• AIM OF THE EXERCISE
After locating the line with "grey truck: 6 -> 3" below, output it and each following line exactly, stopping after the line with "turquoise mouse: 10 -> 9". No pictures.

• DATASET RECORDS
-- Opening Marker --

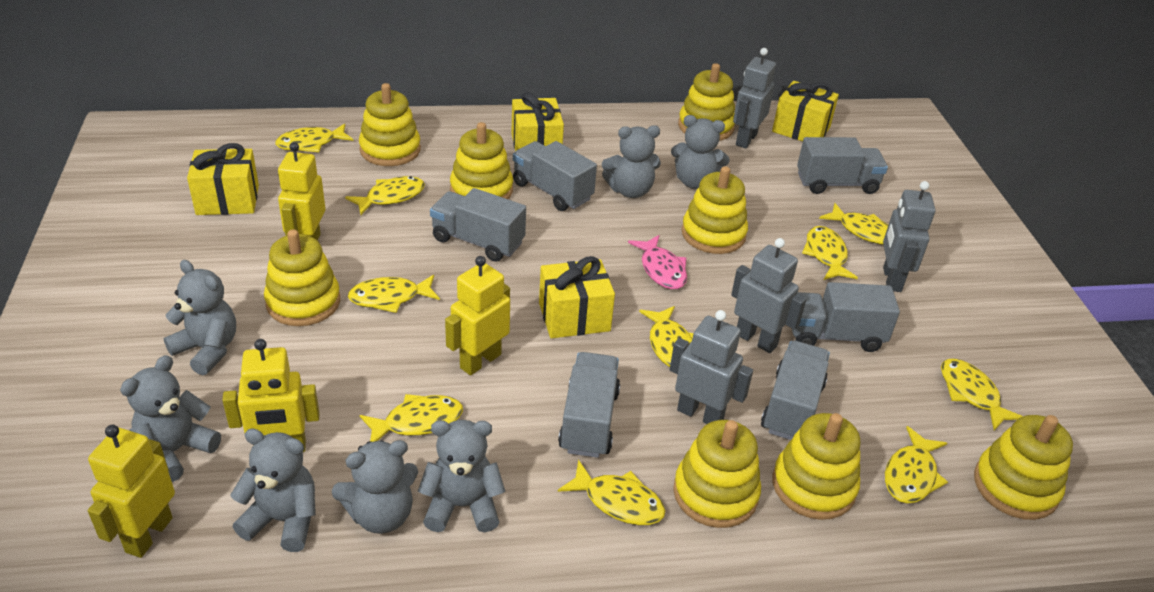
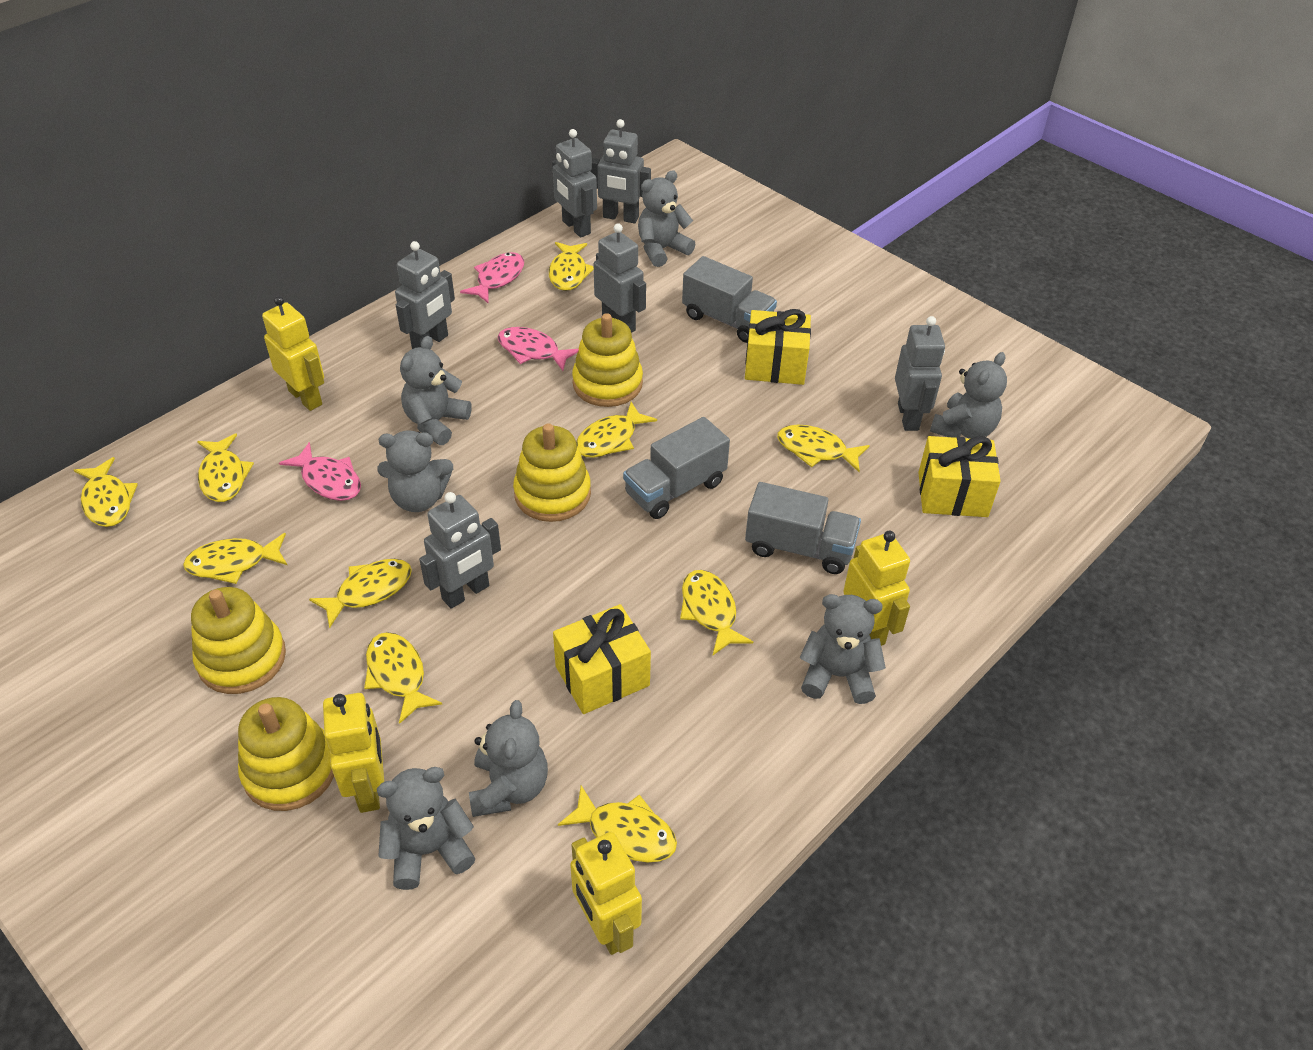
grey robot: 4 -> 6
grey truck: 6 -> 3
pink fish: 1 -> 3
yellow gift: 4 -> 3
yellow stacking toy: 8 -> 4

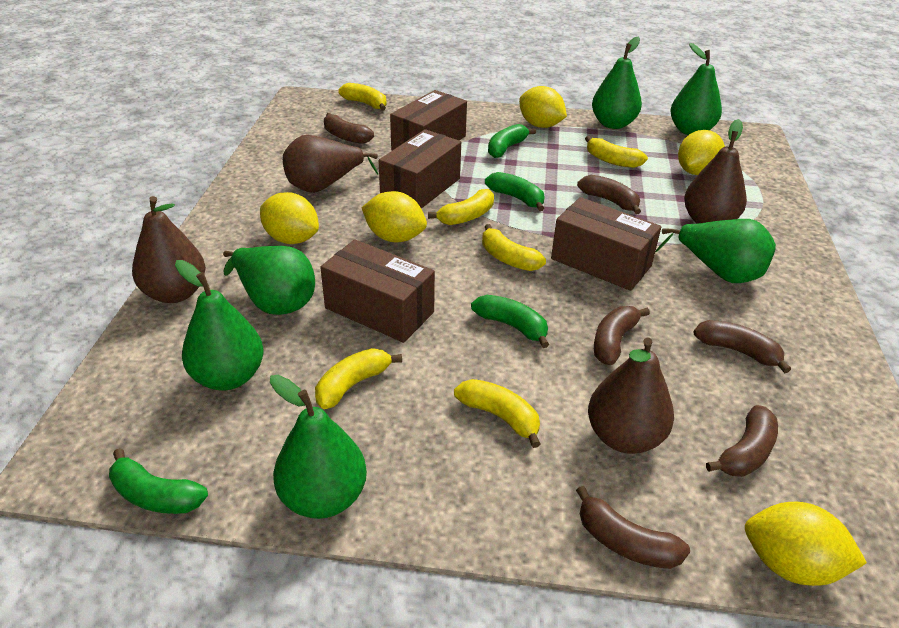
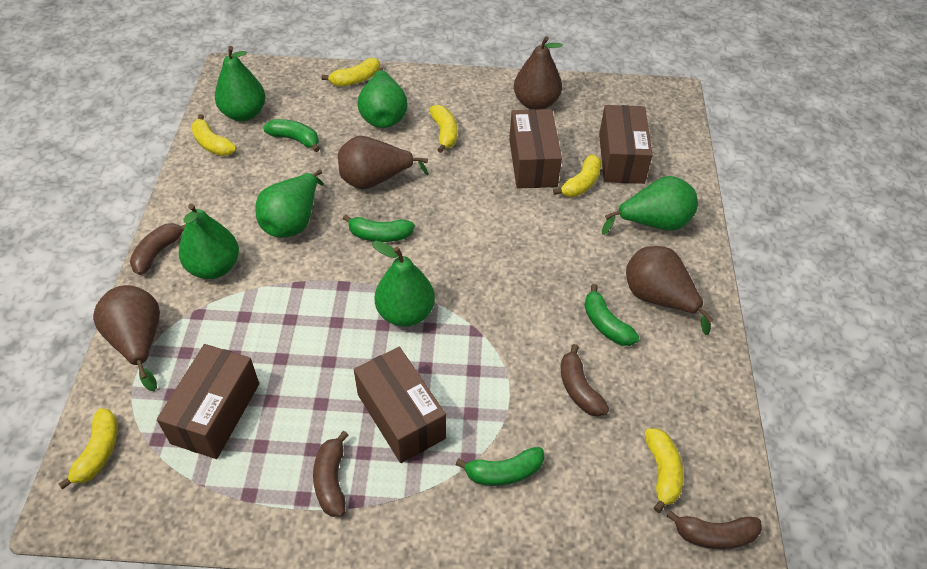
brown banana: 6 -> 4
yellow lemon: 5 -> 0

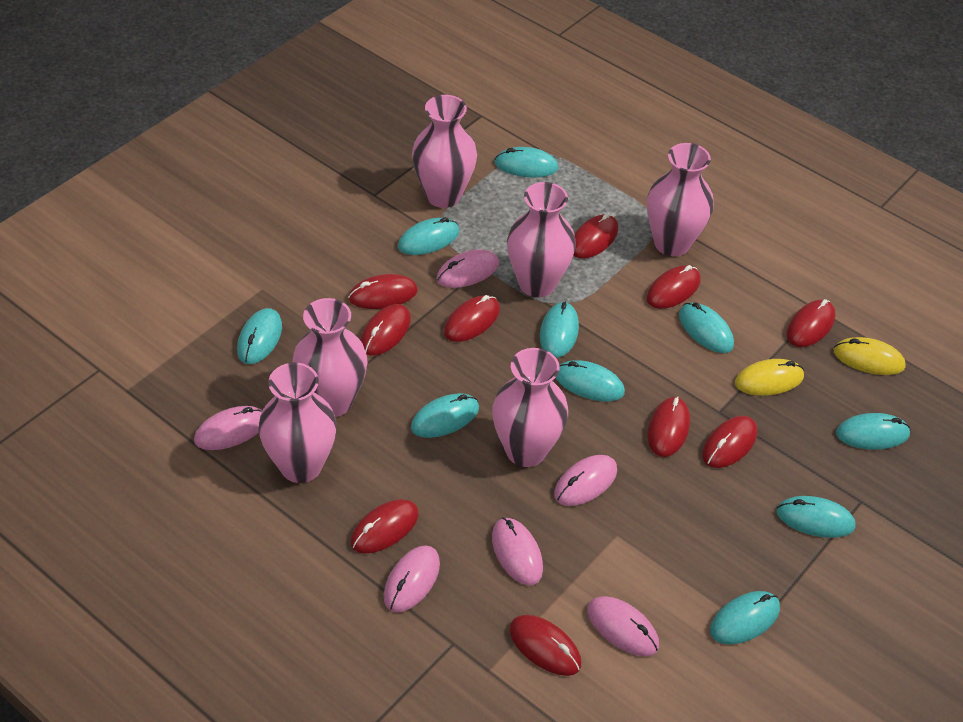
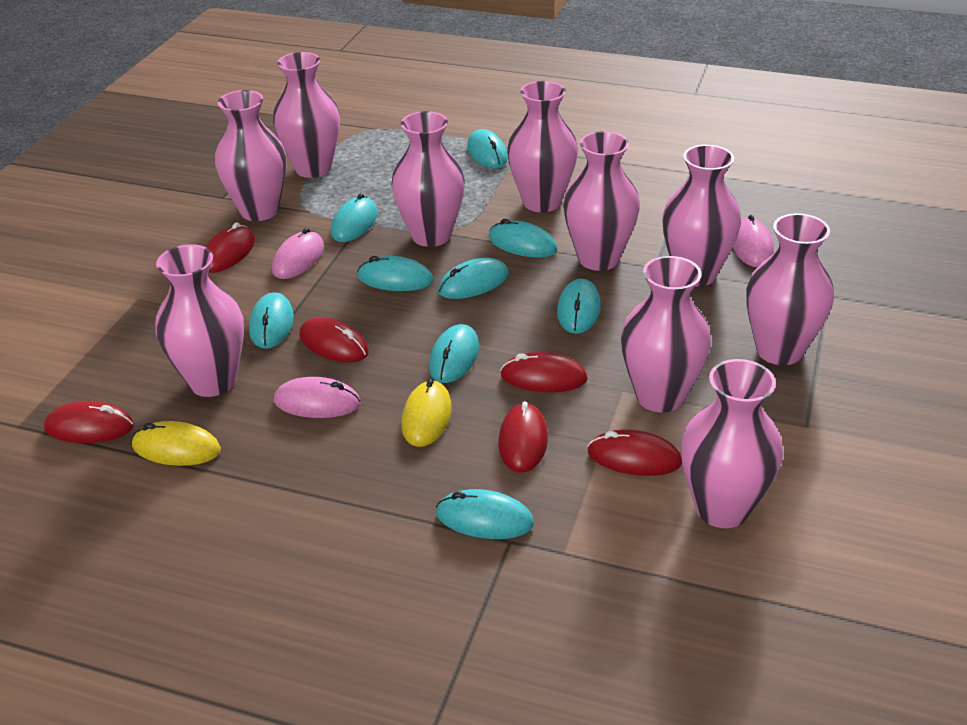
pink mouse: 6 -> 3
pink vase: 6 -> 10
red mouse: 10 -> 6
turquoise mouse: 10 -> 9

-- Closing Marker --
-- Opening Marker --

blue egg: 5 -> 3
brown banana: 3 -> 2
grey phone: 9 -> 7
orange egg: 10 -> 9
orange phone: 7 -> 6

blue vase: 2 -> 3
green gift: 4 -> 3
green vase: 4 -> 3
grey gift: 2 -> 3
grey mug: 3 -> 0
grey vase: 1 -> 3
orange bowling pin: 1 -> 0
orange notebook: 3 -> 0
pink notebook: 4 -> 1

-- Closing Marker --

• REPLY
grey truck: 6 -> 3
pink fish: 1 -> 3
yellow gift: 4 -> 3
yellow stacking toy: 8 -> 4

brown banana: 6 -> 4
yellow lemon: 5 -> 0

pink mouse: 6 -> 3
pink vase: 6 -> 10
red mouse: 10 -> 6
turquoise mouse: 10 -> 9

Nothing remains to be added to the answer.